- Data shown -

-- Opening Marker --

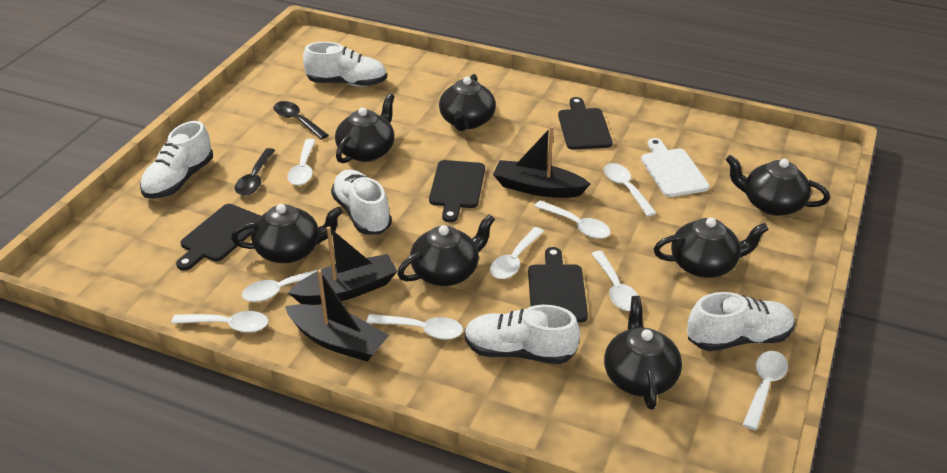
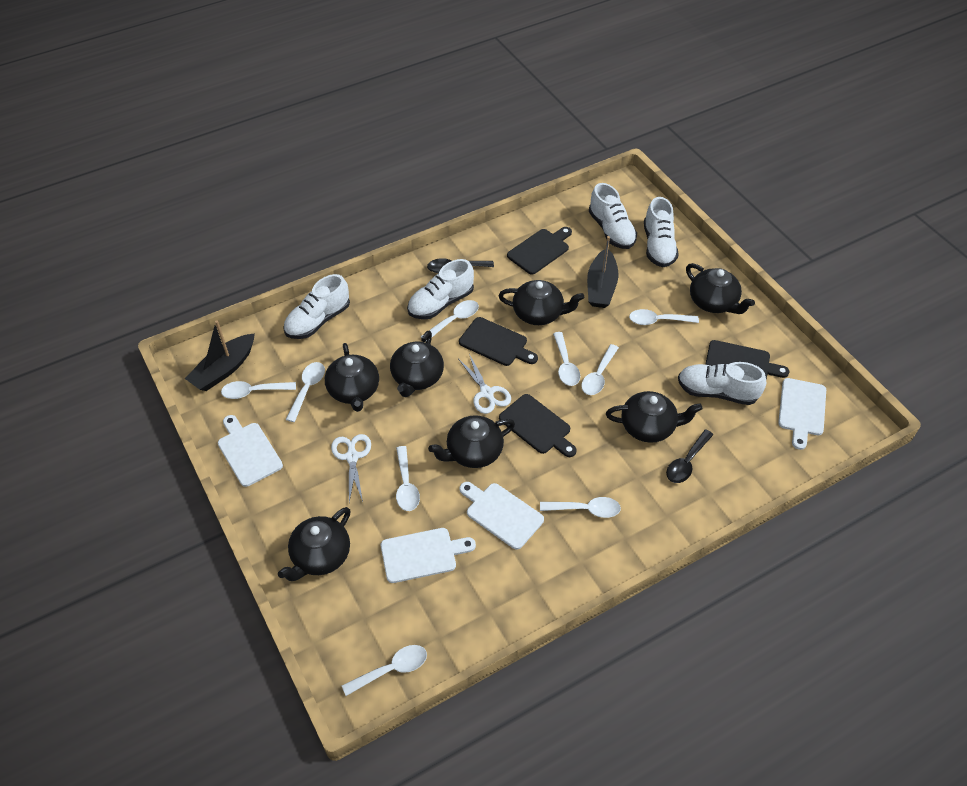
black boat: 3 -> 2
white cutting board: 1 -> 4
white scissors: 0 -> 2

-- Closing Marker --
-- Opening Marker --

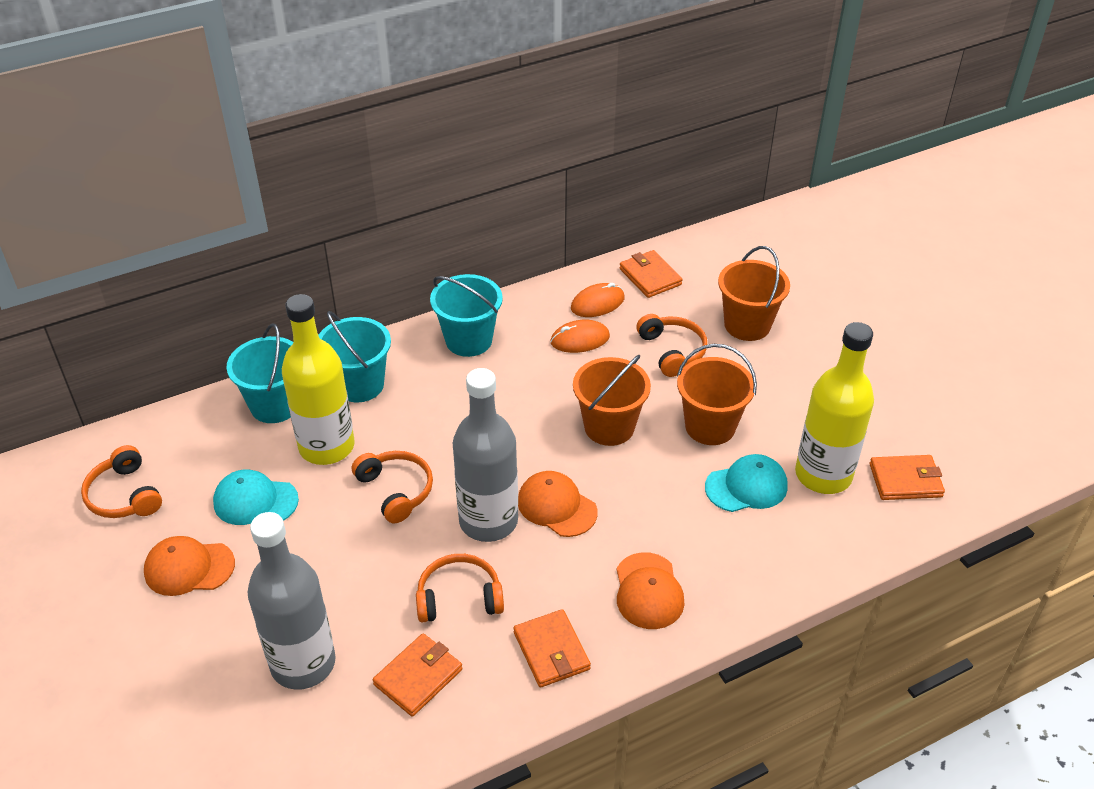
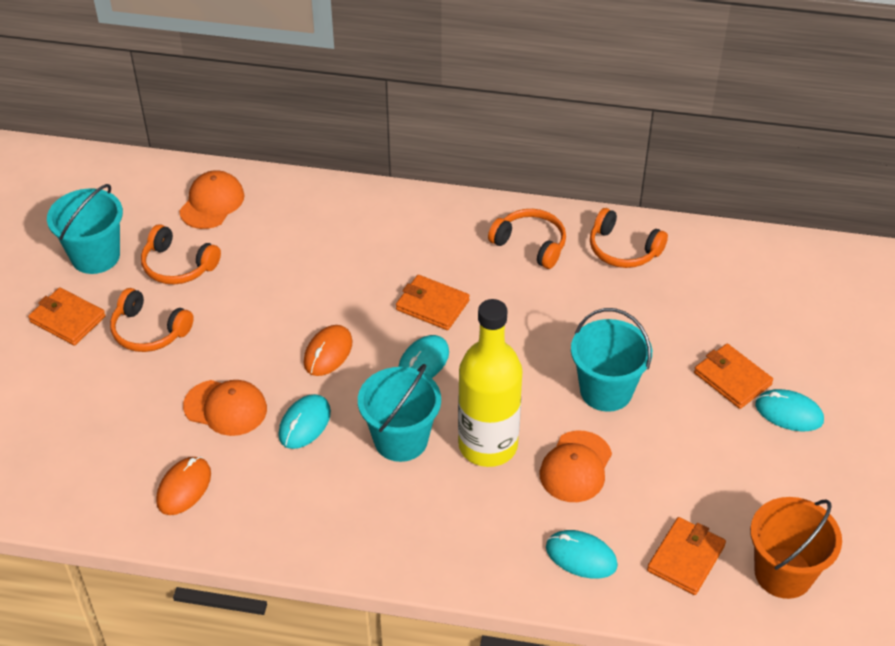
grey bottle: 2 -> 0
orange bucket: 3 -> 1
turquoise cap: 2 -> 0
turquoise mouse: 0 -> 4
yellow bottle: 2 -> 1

-- Closing Marker --

For each line of the entries that holds the word "white", pull that line out.

- Solution -
white cutting board: 1 -> 4
white scissors: 0 -> 2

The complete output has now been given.